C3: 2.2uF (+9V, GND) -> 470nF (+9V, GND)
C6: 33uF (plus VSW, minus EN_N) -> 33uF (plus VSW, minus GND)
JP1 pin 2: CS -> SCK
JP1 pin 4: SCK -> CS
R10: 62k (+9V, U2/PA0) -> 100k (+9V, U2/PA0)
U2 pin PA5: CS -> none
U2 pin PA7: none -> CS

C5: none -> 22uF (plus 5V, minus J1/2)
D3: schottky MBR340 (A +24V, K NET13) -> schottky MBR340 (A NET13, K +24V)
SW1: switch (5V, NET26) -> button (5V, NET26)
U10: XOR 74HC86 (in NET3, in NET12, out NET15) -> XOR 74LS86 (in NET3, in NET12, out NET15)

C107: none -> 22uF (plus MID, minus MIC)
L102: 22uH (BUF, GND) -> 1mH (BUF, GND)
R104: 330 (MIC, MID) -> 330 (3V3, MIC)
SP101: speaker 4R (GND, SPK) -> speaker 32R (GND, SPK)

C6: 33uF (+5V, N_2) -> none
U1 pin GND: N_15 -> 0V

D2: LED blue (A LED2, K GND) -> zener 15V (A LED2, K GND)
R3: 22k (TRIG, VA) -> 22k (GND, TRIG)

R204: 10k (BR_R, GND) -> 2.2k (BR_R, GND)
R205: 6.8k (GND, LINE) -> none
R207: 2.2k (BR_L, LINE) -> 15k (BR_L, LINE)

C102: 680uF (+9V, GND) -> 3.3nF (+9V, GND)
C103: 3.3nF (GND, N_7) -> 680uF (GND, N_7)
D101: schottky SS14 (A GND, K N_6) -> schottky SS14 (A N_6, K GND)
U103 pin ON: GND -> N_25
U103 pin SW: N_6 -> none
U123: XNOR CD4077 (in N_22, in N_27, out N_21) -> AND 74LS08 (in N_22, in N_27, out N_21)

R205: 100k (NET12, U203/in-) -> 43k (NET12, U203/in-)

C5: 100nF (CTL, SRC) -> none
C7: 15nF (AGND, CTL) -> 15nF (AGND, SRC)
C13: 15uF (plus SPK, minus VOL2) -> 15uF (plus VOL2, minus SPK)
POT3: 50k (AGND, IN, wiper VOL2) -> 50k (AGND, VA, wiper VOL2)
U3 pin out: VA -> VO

────────────────

-- Exercise aim --
Copy out exactly, and only, the lines from the one that contains "U2 pin PA7: none -> CS" through the last line of the material above.

-- Response to the task --
U2 pin PA7: none -> CS

C5: none -> 22uF (plus 5V, minus J1/2)
D3: schottky MBR340 (A +24V, K NET13) -> schottky MBR340 (A NET13, K +24V)
SW1: switch (5V, NET26) -> button (5V, NET26)
U10: XOR 74HC86 (in NET3, in NET12, out NET15) -> XOR 74LS86 (in NET3, in NET12, out NET15)

C107: none -> 22uF (plus MID, minus MIC)
L102: 22uH (BUF, GND) -> 1mH (BUF, GND)
R104: 330 (MIC, MID) -> 330 (3V3, MIC)
SP101: speaker 4R (GND, SPK) -> speaker 32R (GND, SPK)

C6: 33uF (+5V, N_2) -> none
U1 pin GND: N_15 -> 0V

D2: LED blue (A LED2, K GND) -> zener 15V (A LED2, K GND)
R3: 22k (TRIG, VA) -> 22k (GND, TRIG)

R204: 10k (BR_R, GND) -> 2.2k (BR_R, GND)
R205: 6.8k (GND, LINE) -> none
R207: 2.2k (BR_L, LINE) -> 15k (BR_L, LINE)

C102: 680uF (+9V, GND) -> 3.3nF (+9V, GND)
C103: 3.3nF (GND, N_7) -> 680uF (GND, N_7)
D101: schottky SS14 (A GND, K N_6) -> schottky SS14 (A N_6, K GND)
U103 pin ON: GND -> N_25
U103 pin SW: N_6 -> none
U123: XNOR CD4077 (in N_22, in N_27, out N_21) -> AND 74LS08 (in N_22, in N_27, out N_21)

R205: 100k (NET12, U203/in-) -> 43k (NET12, U203/in-)

C5: 100nF (CTL, SRC) -> none
C7: 15nF (AGND, CTL) -> 15nF (AGND, SRC)
C13: 15uF (plus SPK, minus VOL2) -> 15uF (plus VOL2, minus SPK)
POT3: 50k (AGND, IN, wiper VOL2) -> 50k (AGND, VA, wiper VOL2)
U3 pin out: VA -> VO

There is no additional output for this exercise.